_Goal of the exercise_: What follows is a set of records; repeat them exactly, without the pictures.

_Dataset_:
----------
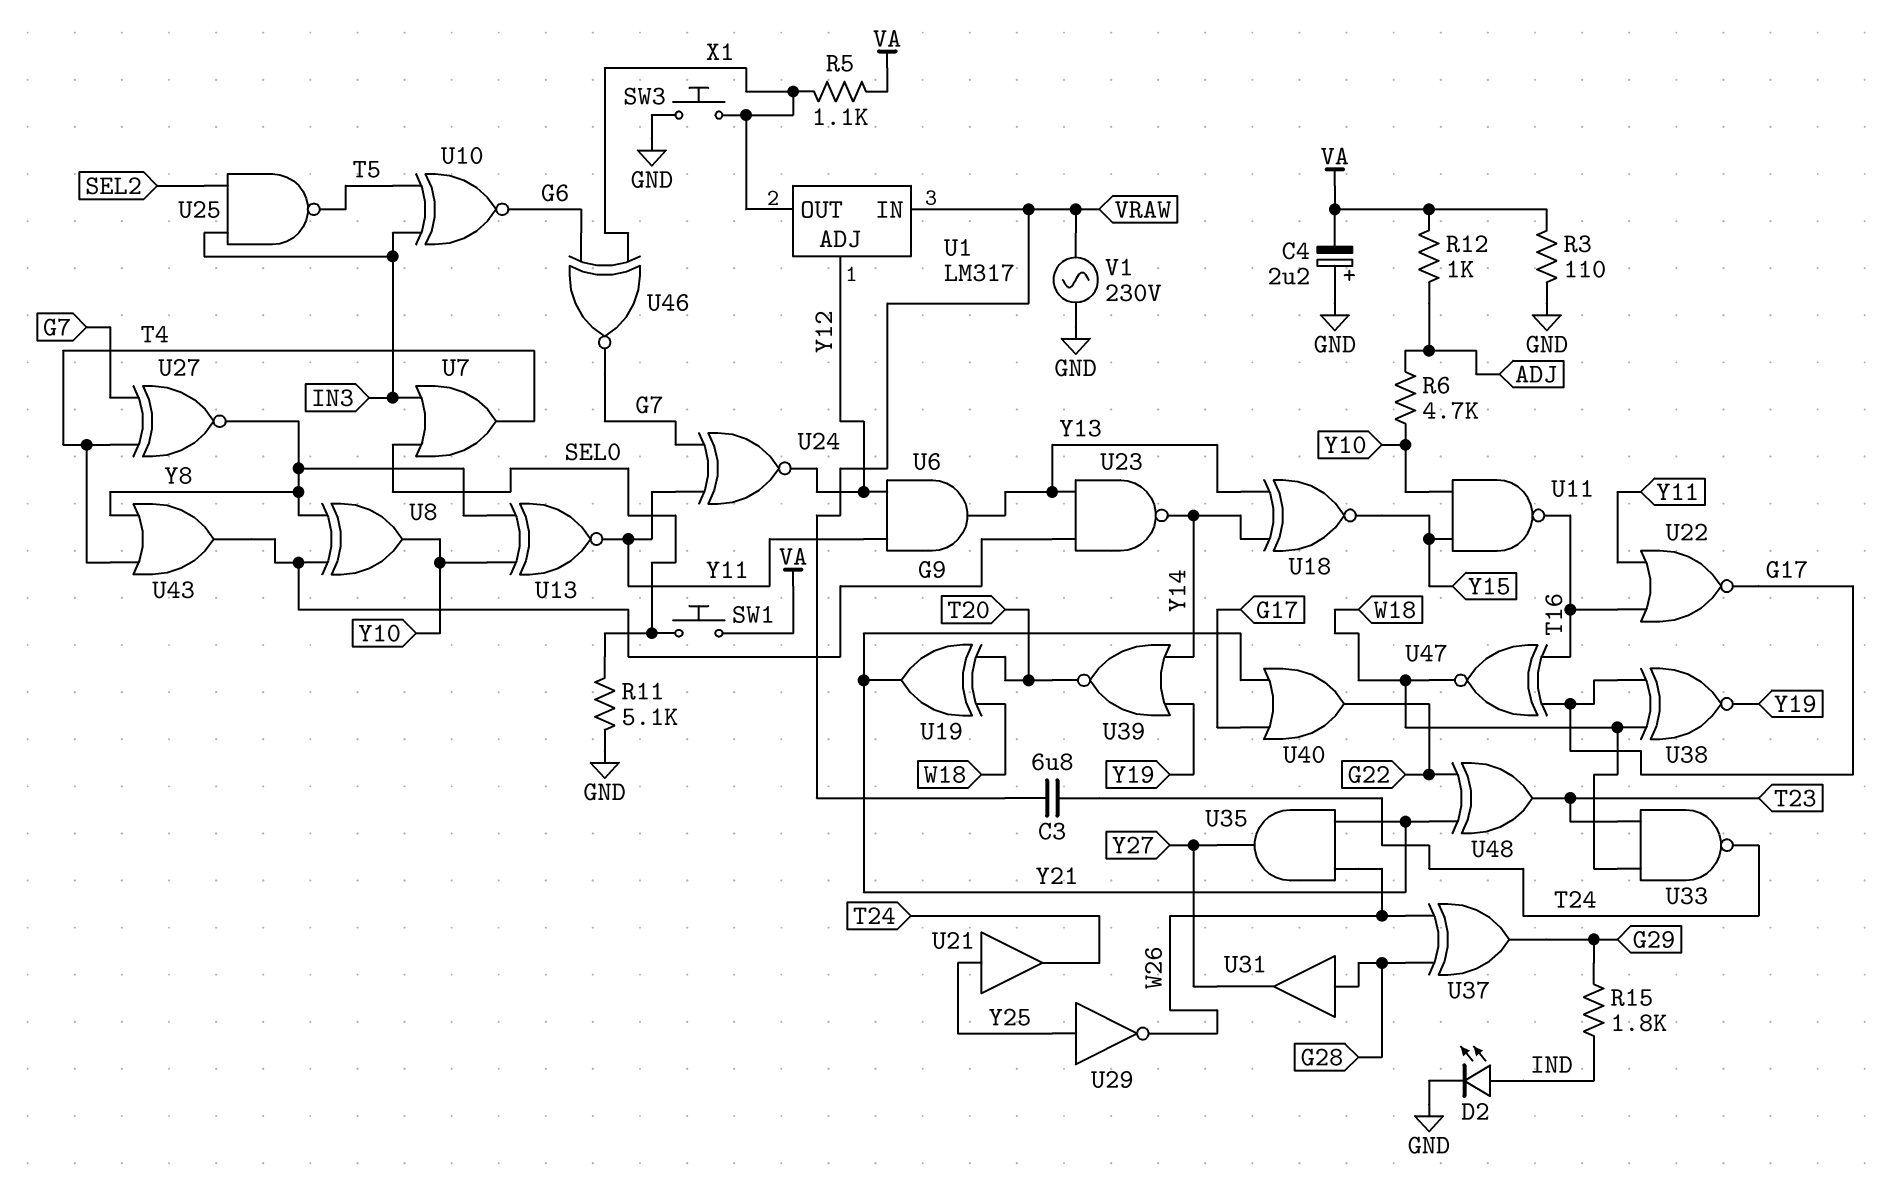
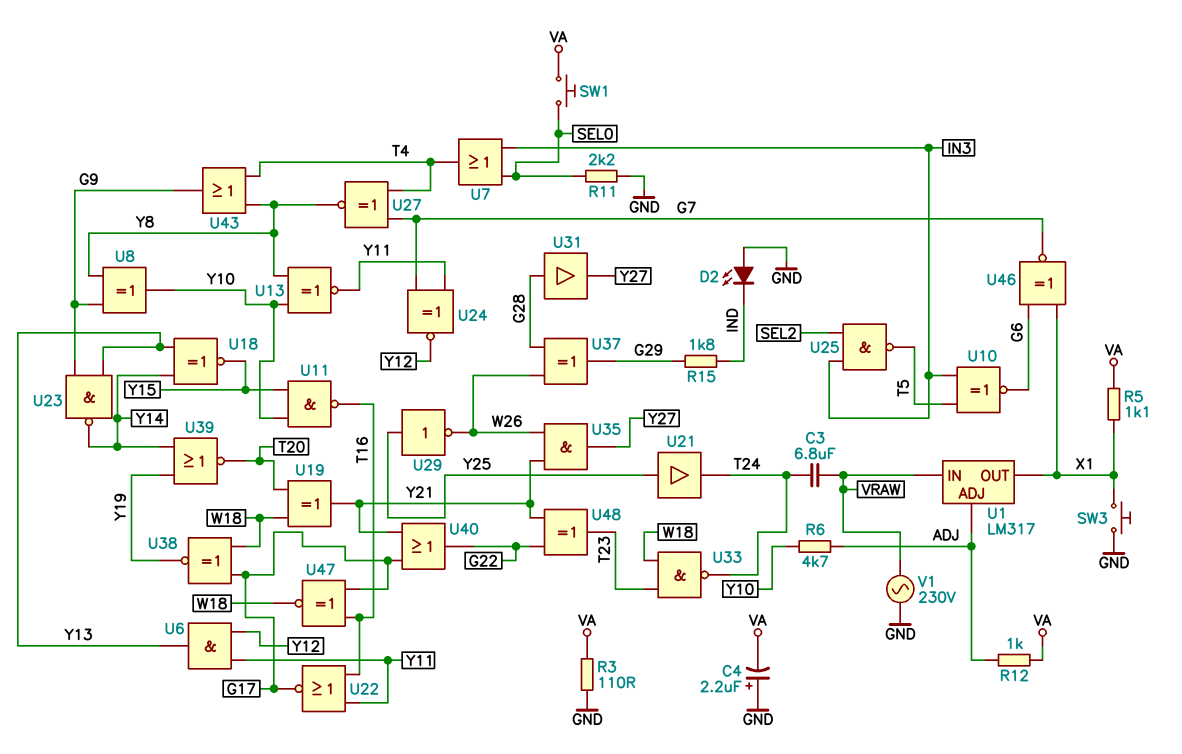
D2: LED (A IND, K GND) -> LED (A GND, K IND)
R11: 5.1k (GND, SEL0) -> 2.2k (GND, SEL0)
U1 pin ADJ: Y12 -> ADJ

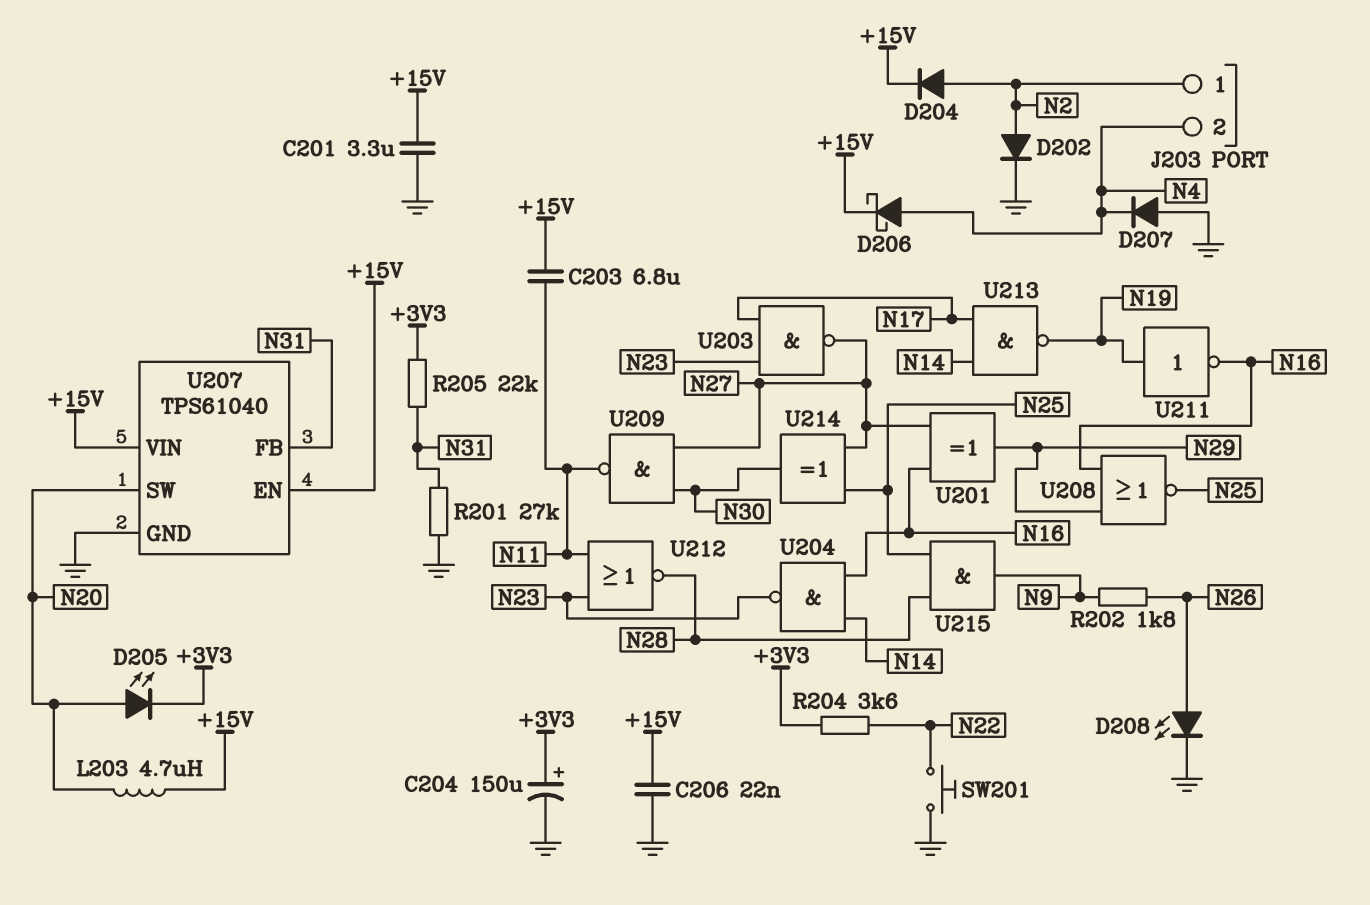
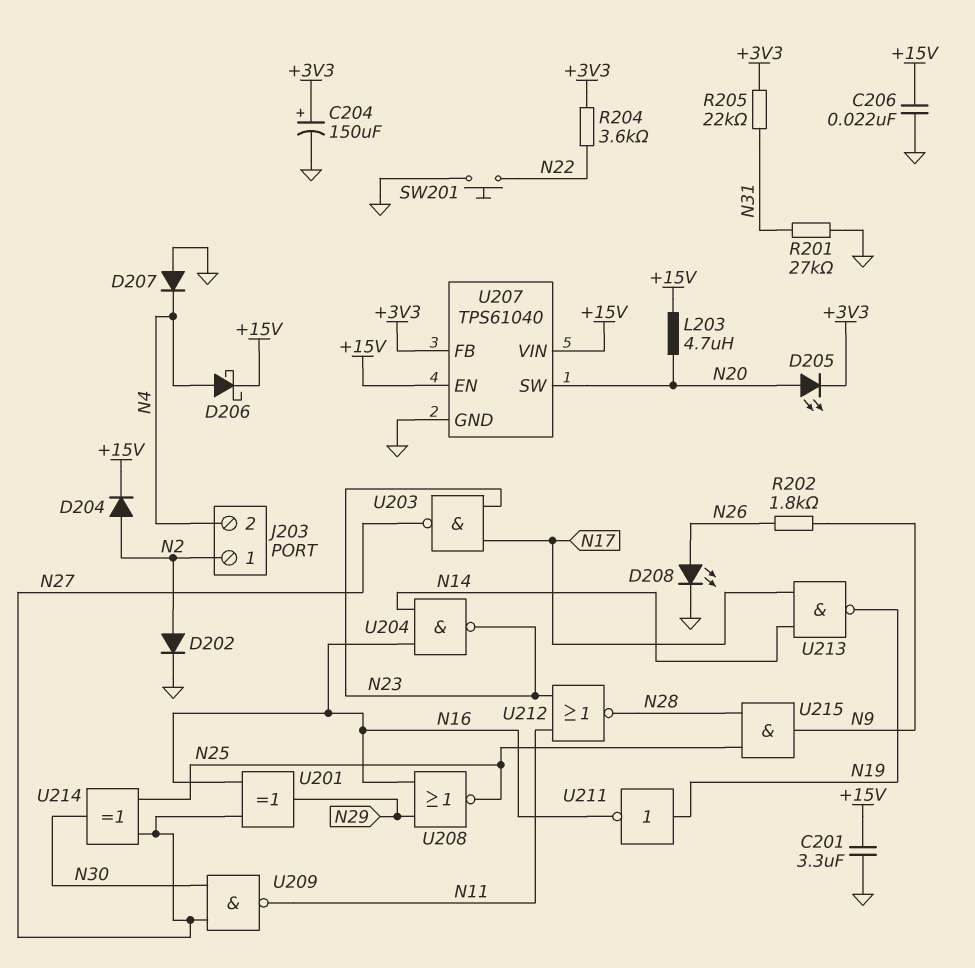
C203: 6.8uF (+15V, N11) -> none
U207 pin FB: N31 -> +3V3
----------
_Response box_:
D2: LED (A IND, K GND) -> LED (A GND, K IND)
R11: 5.1k (GND, SEL0) -> 2.2k (GND, SEL0)
U1 pin ADJ: Y12 -> ADJ

C203: 6.8uF (+15V, N11) -> none
U207 pin FB: N31 -> +3V3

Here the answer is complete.